Omit all pictures, then print the entries exactly.

Version comparison data
################

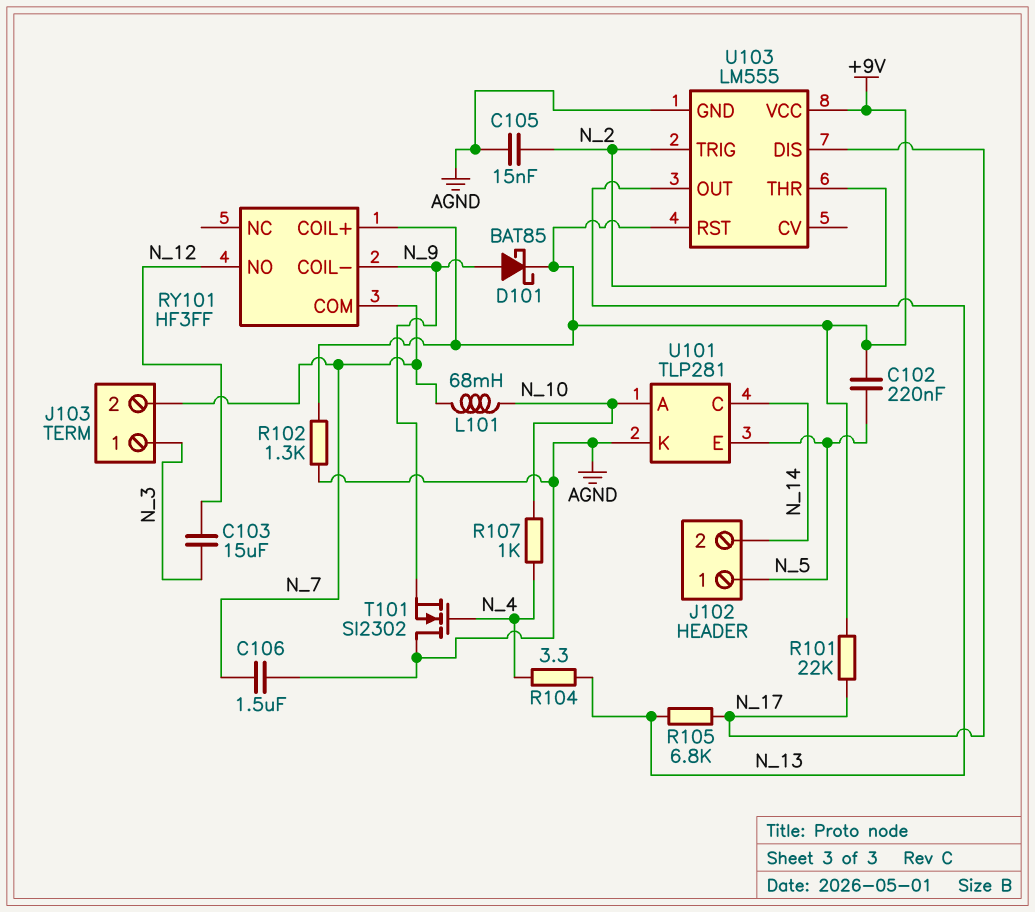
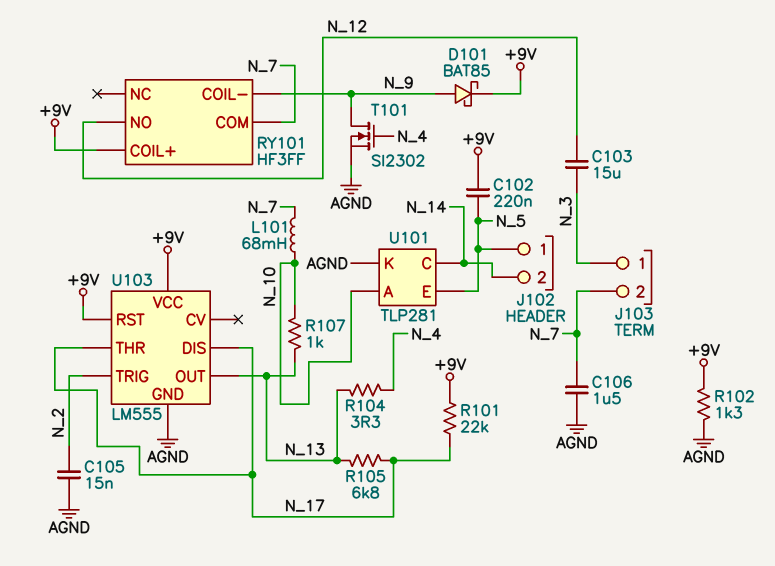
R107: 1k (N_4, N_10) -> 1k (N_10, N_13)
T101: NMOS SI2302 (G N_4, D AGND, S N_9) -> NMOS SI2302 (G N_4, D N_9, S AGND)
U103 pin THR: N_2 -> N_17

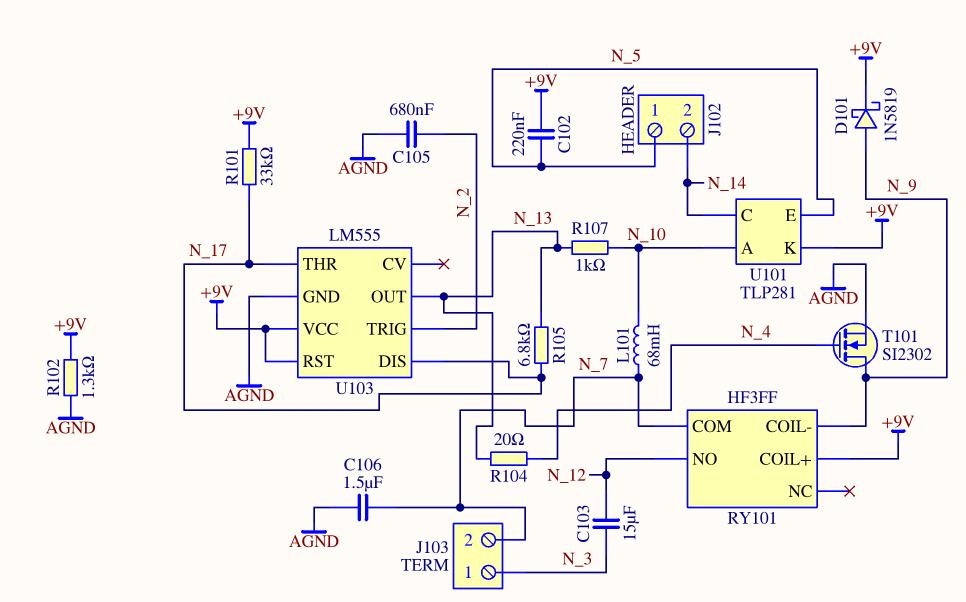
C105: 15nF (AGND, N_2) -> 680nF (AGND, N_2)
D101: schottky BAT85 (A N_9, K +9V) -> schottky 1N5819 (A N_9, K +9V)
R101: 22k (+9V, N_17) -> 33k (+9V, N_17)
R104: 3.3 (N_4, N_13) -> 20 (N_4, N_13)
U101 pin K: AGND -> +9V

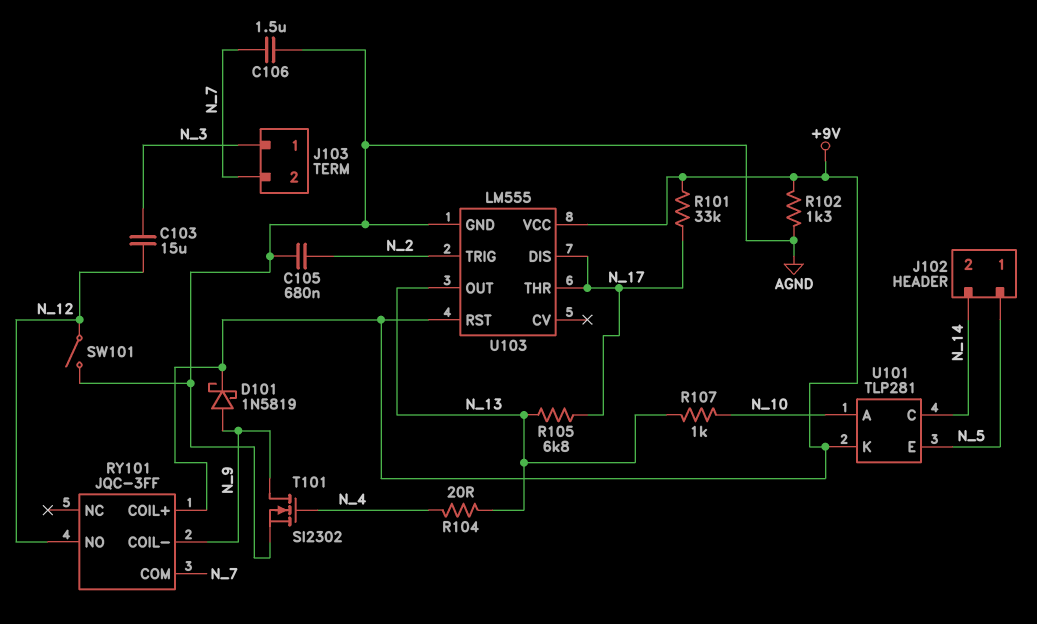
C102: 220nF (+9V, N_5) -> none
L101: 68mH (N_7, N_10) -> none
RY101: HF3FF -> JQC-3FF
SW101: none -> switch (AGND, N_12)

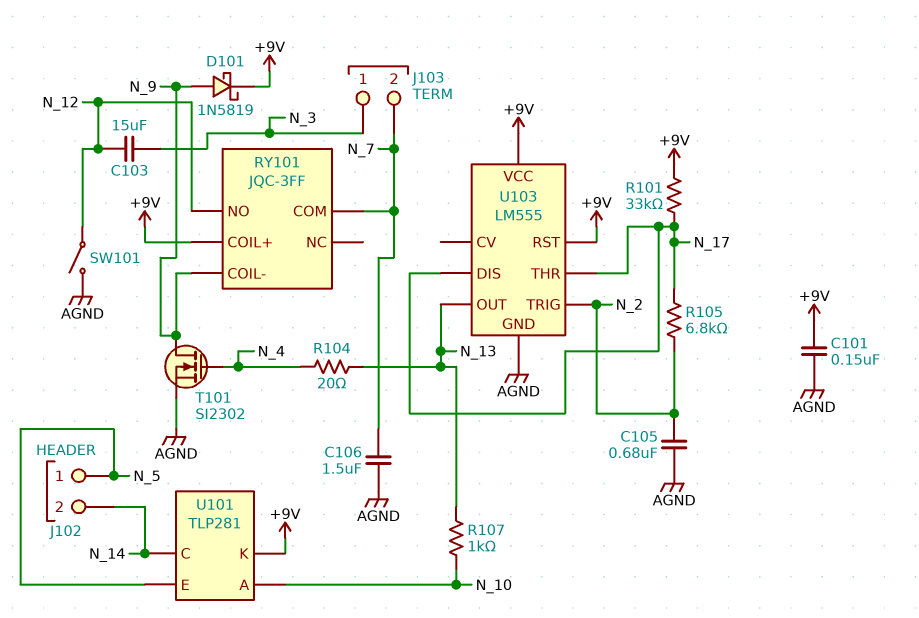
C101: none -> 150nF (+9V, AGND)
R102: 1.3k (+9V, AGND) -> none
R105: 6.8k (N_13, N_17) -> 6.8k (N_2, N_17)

################

_Expected answer_
R107: 1k (N_4, N_10) -> 1k (N_10, N_13)
T101: NMOS SI2302 (G N_4, D AGND, S N_9) -> NMOS SI2302 (G N_4, D N_9, S AGND)
U103 pin THR: N_2 -> N_17

C105: 15nF (AGND, N_2) -> 680nF (AGND, N_2)
D101: schottky BAT85 (A N_9, K +9V) -> schottky 1N5819 (A N_9, K +9V)
R101: 22k (+9V, N_17) -> 33k (+9V, N_17)
R104: 3.3 (N_4, N_13) -> 20 (N_4, N_13)
U101 pin K: AGND -> +9V

C102: 220nF (+9V, N_5) -> none
L101: 68mH (N_7, N_10) -> none
RY101: HF3FF -> JQC-3FF
SW101: none -> switch (AGND, N_12)

C101: none -> 150nF (+9V, AGND)
R102: 1.3k (+9V, AGND) -> none
R105: 6.8k (N_13, N_17) -> 6.8k (N_2, N_17)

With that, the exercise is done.